[Task instructions]
If a line of the records contains the string "purple", copy it out.

-- Data for review follows --

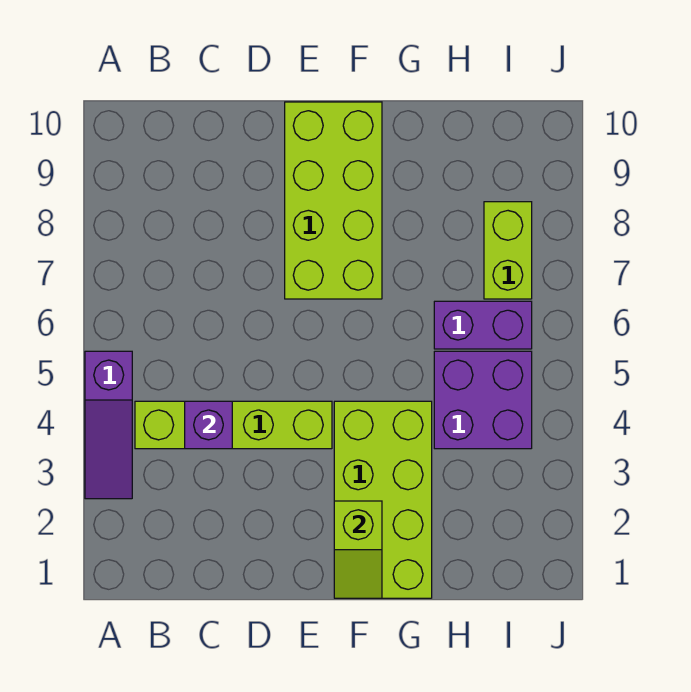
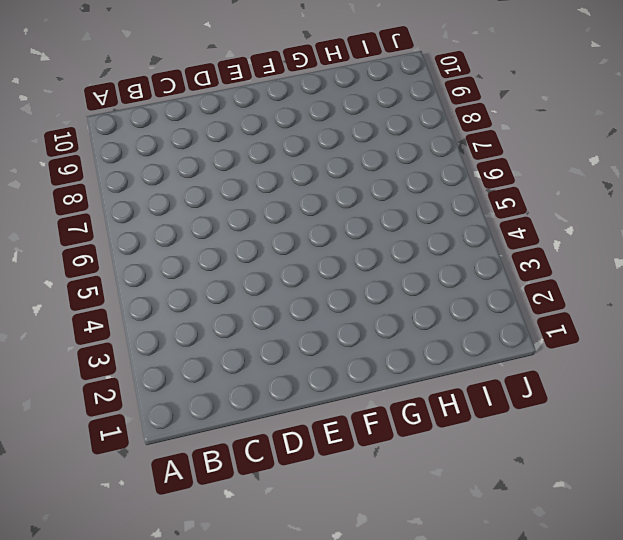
none -> purple slope A3:A5 level 1 top 5
none -> lime brick B4:E4 level 1

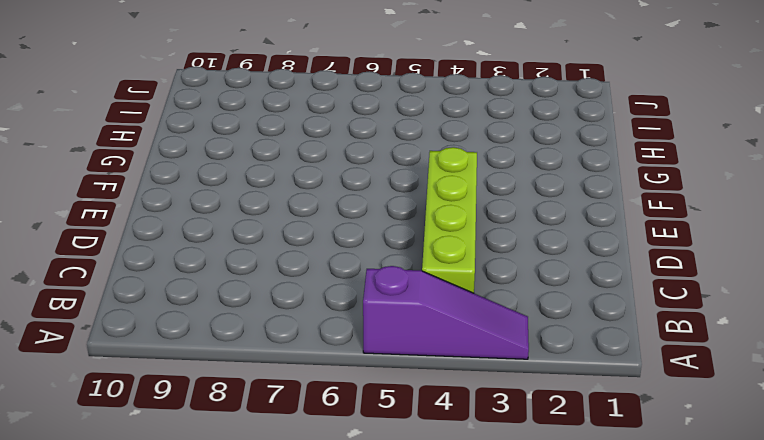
none -> lime brick E7:F10 level 1
none -> lime brick F1:G4 level 1

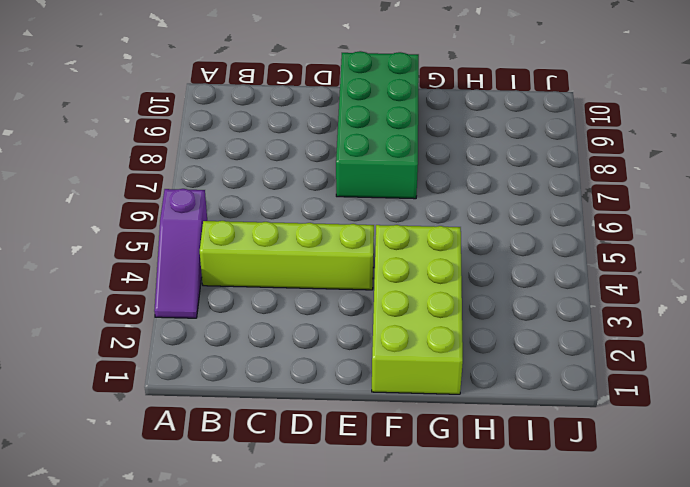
green brick E7:F10 level 1 -> lime brick E7:F10 level 1
none -> purple brick H4:I5 level 1
none -> purple brick H6:I6 level 1

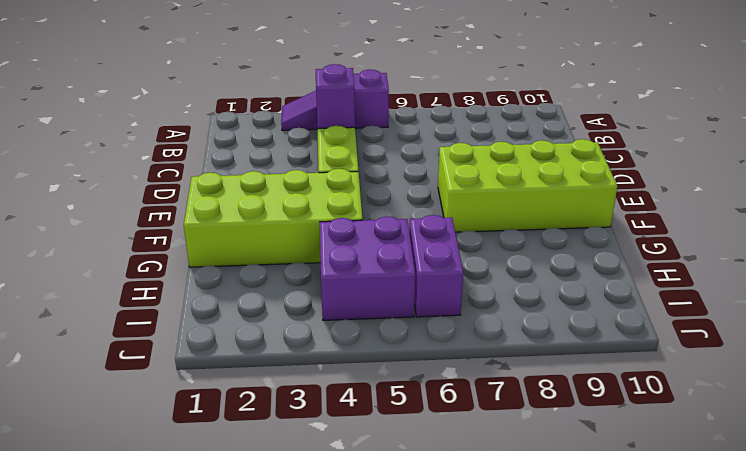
none -> lime brick I7:I8 level 1
none -> lime slope F1:F2 level 2 top 2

-- Data for review concluded --

[Answer to this task]
none -> purple slope A3:A5 level 1 top 5
none -> purple brick H4:I5 level 1
none -> purple brick H6:I6 level 1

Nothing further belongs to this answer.